Provided records –

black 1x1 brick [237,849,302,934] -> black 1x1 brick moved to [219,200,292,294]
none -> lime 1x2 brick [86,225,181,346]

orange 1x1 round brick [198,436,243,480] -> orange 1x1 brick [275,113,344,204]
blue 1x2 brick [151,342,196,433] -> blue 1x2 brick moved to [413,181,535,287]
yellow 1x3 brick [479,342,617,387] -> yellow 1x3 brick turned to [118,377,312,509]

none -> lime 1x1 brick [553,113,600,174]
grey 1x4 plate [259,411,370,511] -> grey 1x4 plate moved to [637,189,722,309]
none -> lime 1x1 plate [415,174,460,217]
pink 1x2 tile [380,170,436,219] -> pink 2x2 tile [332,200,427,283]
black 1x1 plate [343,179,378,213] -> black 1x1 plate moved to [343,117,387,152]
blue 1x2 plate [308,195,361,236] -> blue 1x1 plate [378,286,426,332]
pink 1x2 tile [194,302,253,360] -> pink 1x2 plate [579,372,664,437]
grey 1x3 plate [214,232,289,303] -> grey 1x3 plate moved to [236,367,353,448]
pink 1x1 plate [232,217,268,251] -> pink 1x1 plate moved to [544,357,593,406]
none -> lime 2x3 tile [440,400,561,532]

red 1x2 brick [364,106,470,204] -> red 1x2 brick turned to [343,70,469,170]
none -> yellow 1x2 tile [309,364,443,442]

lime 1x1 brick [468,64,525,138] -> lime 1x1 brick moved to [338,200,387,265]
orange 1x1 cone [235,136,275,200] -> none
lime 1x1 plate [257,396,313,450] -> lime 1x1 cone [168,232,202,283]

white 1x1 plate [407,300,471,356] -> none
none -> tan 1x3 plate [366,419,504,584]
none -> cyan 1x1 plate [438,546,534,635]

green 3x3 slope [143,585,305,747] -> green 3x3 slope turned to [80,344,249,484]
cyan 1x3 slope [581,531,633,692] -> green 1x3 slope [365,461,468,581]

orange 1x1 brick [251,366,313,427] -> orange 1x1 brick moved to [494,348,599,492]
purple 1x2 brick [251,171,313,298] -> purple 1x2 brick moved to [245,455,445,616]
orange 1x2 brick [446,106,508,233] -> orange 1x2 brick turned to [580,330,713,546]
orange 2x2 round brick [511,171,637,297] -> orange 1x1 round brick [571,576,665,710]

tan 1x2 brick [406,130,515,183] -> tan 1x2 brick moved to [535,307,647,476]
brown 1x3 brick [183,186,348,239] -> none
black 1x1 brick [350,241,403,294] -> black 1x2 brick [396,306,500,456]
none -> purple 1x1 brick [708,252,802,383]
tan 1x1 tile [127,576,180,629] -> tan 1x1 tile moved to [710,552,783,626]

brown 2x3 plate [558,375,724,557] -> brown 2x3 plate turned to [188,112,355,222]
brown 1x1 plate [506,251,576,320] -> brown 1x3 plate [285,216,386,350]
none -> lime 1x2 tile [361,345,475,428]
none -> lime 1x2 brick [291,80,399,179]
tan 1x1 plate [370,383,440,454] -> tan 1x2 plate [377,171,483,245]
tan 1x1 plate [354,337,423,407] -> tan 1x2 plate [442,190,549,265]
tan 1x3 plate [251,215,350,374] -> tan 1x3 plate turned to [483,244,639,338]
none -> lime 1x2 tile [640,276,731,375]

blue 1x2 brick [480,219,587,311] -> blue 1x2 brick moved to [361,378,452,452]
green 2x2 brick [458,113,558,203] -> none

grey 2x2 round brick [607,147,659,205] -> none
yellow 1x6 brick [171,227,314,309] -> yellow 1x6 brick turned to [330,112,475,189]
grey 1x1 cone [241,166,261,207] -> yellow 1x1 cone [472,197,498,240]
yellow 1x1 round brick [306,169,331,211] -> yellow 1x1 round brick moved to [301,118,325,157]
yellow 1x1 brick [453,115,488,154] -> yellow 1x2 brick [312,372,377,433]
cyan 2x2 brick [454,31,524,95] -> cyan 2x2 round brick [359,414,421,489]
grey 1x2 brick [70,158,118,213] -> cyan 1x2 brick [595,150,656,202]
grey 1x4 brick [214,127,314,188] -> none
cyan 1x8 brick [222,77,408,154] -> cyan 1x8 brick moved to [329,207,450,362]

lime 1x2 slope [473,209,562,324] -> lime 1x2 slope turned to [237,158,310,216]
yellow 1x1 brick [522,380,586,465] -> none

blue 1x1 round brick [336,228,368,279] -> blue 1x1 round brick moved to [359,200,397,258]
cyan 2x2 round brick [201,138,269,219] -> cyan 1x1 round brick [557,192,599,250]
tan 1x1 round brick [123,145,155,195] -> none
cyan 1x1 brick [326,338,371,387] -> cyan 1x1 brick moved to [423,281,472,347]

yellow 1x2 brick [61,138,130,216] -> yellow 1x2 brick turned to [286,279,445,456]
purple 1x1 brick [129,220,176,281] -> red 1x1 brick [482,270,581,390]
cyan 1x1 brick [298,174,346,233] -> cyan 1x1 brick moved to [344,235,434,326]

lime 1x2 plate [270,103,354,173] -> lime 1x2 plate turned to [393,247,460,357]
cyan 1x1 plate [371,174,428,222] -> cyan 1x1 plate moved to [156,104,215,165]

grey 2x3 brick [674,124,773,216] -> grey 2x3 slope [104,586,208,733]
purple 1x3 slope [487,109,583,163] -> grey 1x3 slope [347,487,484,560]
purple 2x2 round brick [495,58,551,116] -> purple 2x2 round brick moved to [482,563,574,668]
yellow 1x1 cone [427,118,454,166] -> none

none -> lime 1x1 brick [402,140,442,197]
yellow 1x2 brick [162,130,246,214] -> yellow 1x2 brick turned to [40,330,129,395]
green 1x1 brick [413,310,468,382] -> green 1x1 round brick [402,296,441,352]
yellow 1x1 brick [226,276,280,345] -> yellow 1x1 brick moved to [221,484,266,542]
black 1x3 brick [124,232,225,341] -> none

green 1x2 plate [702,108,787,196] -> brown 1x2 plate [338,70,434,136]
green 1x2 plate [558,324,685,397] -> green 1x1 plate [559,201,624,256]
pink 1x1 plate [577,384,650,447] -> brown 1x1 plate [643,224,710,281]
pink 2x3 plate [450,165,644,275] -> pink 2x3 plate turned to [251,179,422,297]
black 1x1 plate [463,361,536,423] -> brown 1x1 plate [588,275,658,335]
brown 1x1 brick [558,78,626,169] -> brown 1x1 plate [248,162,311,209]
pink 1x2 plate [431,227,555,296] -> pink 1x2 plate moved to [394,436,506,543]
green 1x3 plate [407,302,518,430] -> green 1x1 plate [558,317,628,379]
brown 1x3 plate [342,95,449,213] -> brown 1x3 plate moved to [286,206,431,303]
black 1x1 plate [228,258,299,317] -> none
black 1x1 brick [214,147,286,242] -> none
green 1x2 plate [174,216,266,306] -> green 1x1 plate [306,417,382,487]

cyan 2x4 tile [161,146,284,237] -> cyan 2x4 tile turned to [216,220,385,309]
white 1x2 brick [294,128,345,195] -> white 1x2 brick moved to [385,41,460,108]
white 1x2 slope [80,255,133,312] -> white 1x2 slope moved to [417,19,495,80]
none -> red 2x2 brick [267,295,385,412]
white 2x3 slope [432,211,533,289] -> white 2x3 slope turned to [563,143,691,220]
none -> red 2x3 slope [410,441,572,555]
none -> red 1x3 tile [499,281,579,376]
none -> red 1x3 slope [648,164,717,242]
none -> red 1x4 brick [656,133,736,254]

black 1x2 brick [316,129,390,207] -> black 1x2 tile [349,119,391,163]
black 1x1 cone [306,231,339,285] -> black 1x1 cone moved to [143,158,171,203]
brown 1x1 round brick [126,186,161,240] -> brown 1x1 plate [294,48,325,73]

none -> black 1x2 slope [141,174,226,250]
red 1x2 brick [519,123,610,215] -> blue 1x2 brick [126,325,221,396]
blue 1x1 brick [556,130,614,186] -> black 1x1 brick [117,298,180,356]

Work request –
Search the lines above for the string "yellow", then show every one that has it.

Written solution –
yellow 1x3 brick [479,342,617,387] -> yellow 1x3 brick turned to [118,377,312,509]
none -> yellow 1x2 tile [309,364,443,442]
yellow 1x6 brick [171,227,314,309] -> yellow 1x6 brick turned to [330,112,475,189]
grey 1x1 cone [241,166,261,207] -> yellow 1x1 cone [472,197,498,240]
yellow 1x1 round brick [306,169,331,211] -> yellow 1x1 round brick moved to [301,118,325,157]
yellow 1x1 brick [453,115,488,154] -> yellow 1x2 brick [312,372,377,433]
yellow 1x1 brick [522,380,586,465] -> none
yellow 1x2 brick [61,138,130,216] -> yellow 1x2 brick turned to [286,279,445,456]
yellow 1x1 cone [427,118,454,166] -> none
yellow 1x2 brick [162,130,246,214] -> yellow 1x2 brick turned to [40,330,129,395]
yellow 1x1 brick [226,276,280,345] -> yellow 1x1 brick moved to [221,484,266,542]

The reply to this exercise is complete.